◆ **Exercise goal**: Show all lines containing "headphones" from the data below.

◆ **Dataset content**:
----

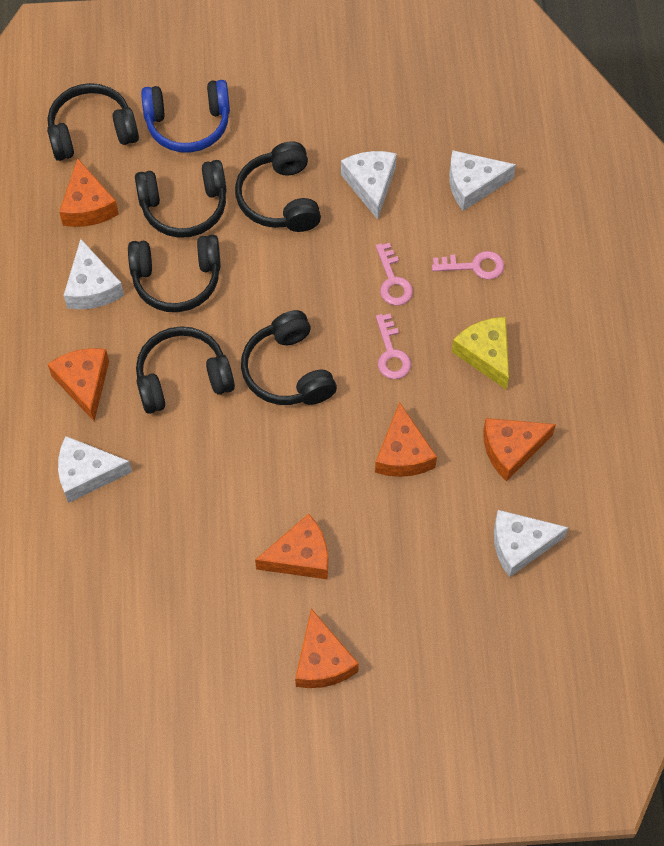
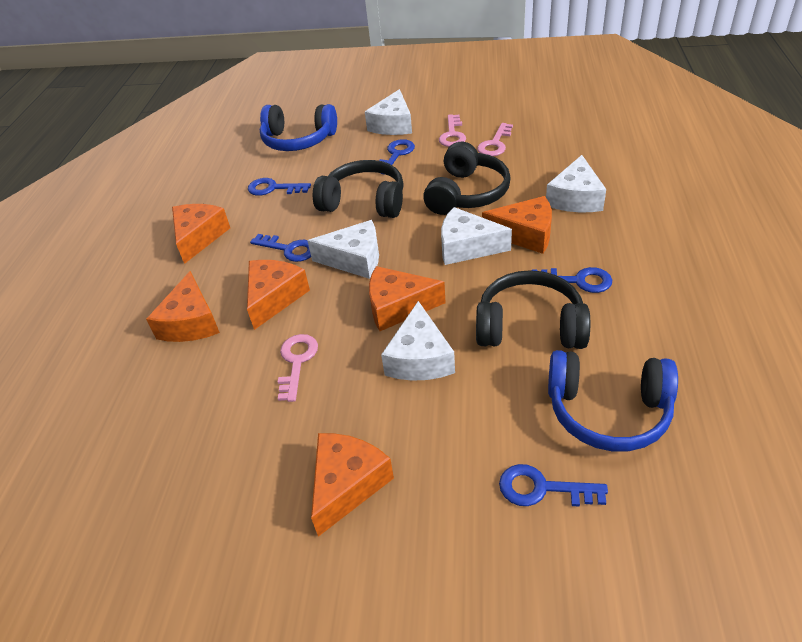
black headphones: 6 -> 3
blue headphones: 1 -> 2
blue key: 0 -> 5
yellow cheese: 1 -> 0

----

◆ **Answer section**:
black headphones: 6 -> 3
blue headphones: 1 -> 2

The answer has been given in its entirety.